◆ How to complete this task ◆
Take the listing below and print exactly the lines starting at the line containing "C101: 2.2uF (+3V3, AGND) -> 33nF (+3V3, AGND)" and ending at the line containing "U102 pin VCC: AGND -> +3V3", both ends included, and no others.

◆ Data ◆
= Beginning of Section =

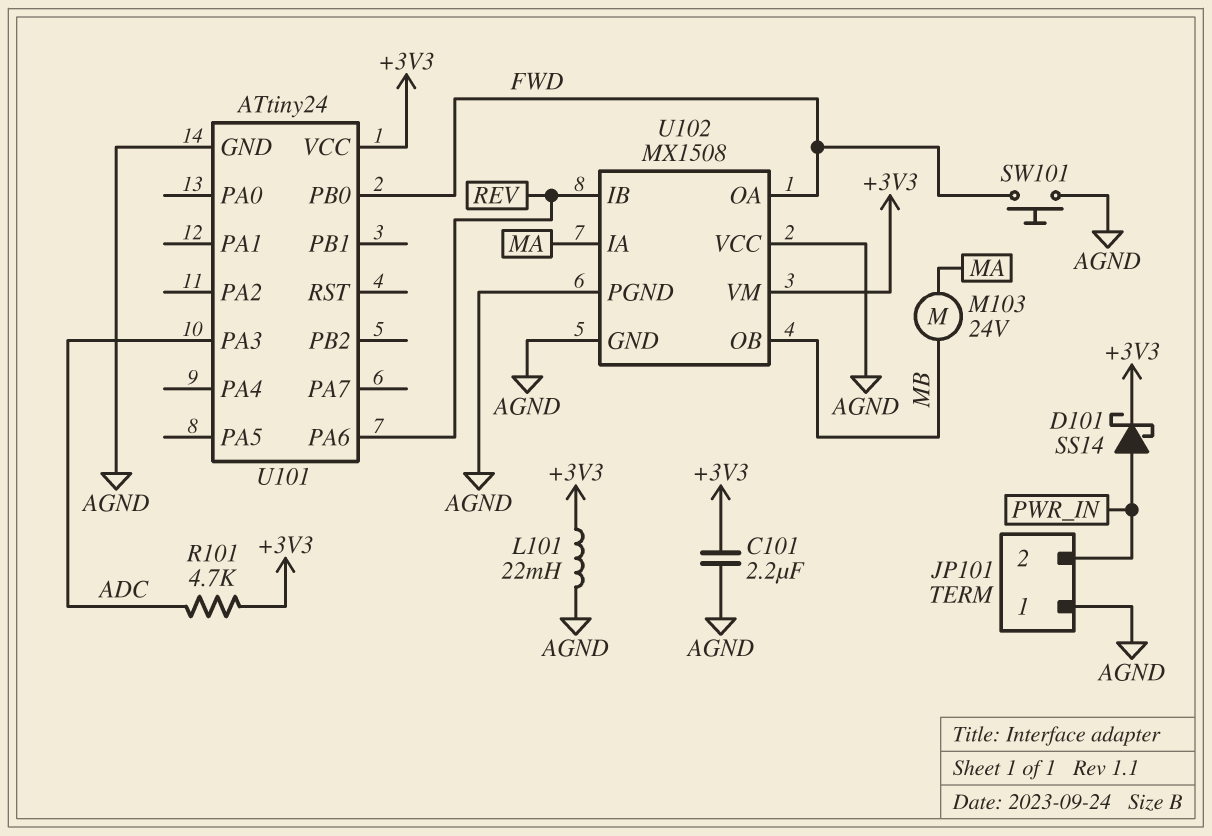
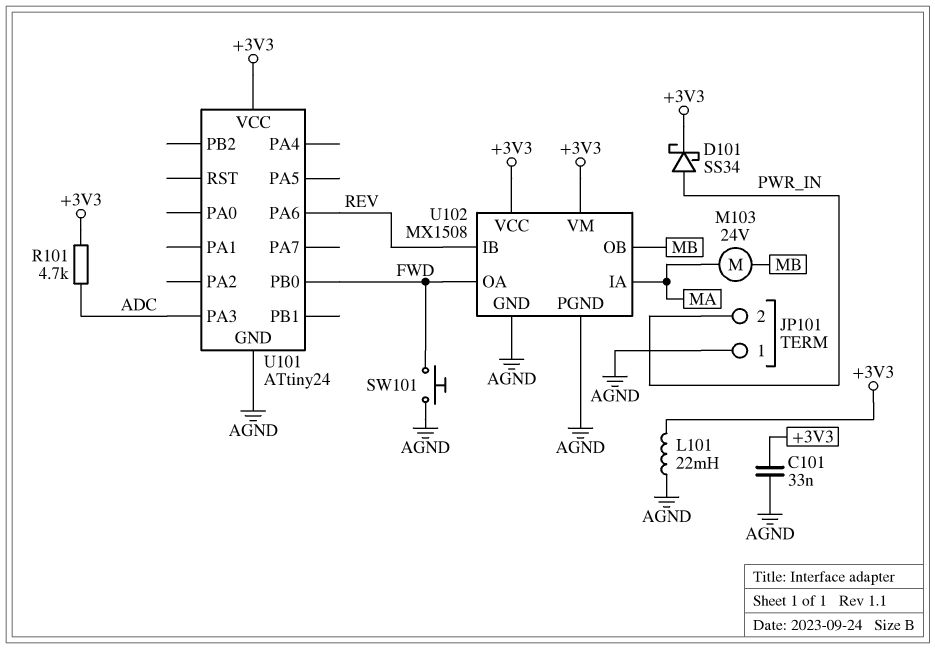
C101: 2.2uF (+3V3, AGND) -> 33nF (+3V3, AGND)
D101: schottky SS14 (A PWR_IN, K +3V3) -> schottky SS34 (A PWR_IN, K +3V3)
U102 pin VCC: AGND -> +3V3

= End of Section =
= Beginning of Section =

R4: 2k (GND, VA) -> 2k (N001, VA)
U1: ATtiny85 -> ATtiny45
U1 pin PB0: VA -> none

= End of Section =
= Beginning of Section =

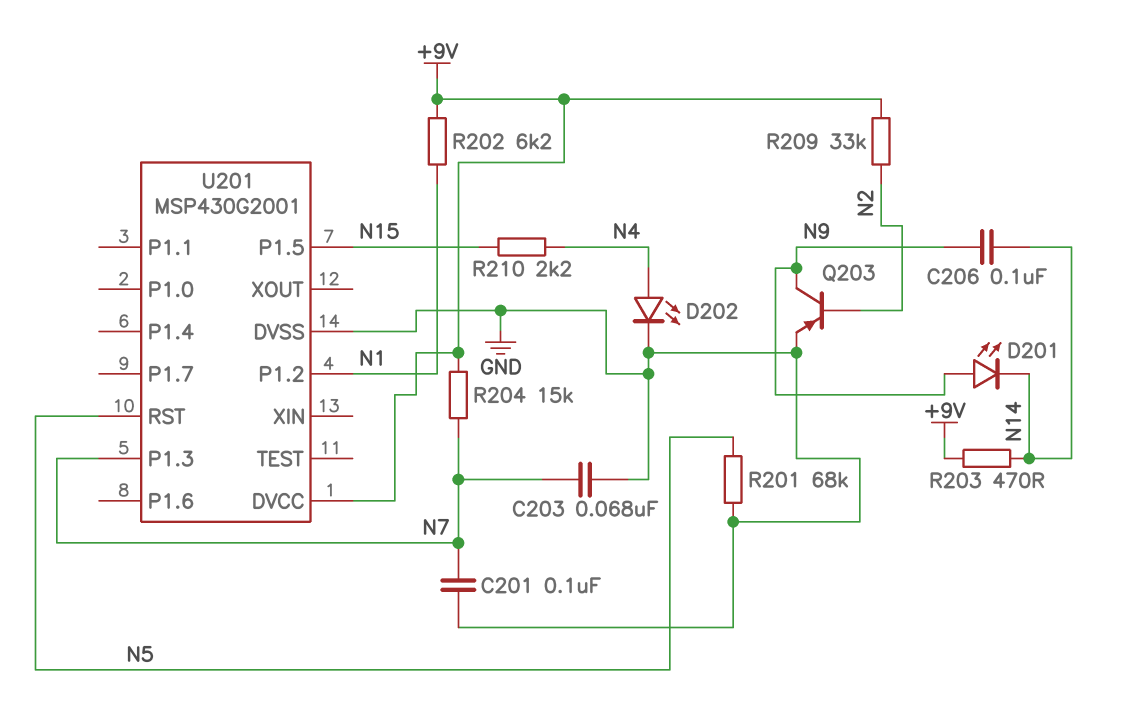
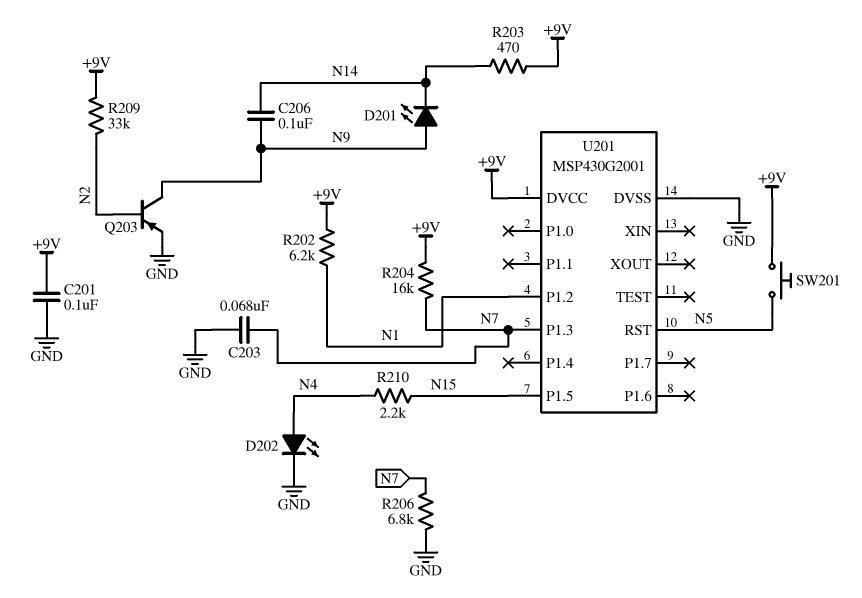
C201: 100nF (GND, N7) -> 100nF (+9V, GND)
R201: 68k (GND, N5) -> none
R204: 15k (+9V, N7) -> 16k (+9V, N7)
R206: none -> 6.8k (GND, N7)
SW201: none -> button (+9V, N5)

= End of Section =

◆ Solved exercise ◆
C101: 2.2uF (+3V3, AGND) -> 33nF (+3V3, AGND)
D101: schottky SS14 (A PWR_IN, K +3V3) -> schottky SS34 (A PWR_IN, K +3V3)
U102 pin VCC: AGND -> +3V3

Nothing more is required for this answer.